▸ ACTION ITEM: Scan the material below for lines with the string "camera". State how many there are and nothing else.

▸ DATASET:

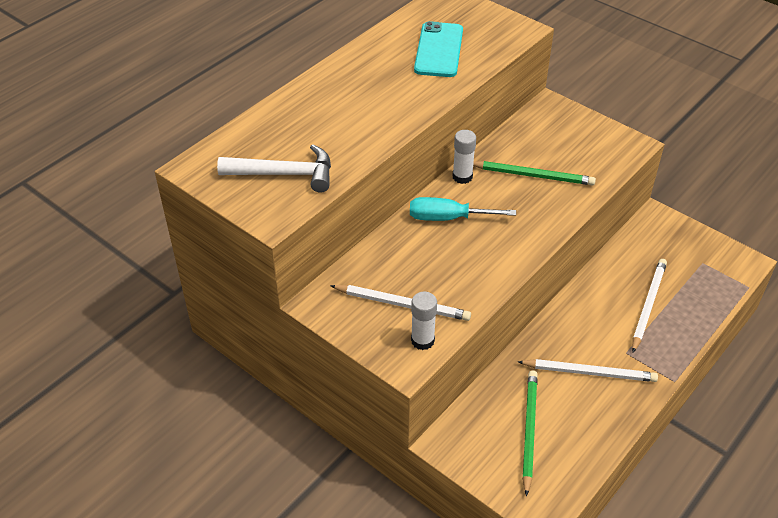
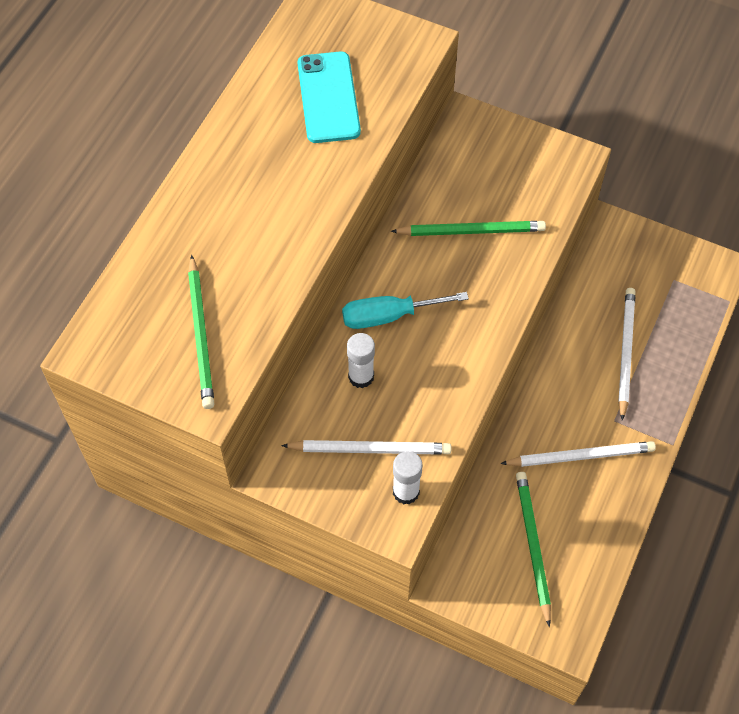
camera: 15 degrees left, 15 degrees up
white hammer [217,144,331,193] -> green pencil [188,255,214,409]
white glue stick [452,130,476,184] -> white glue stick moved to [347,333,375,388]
---
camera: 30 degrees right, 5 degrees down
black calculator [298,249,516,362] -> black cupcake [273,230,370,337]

▸ WRITTEN SOLUTION: 2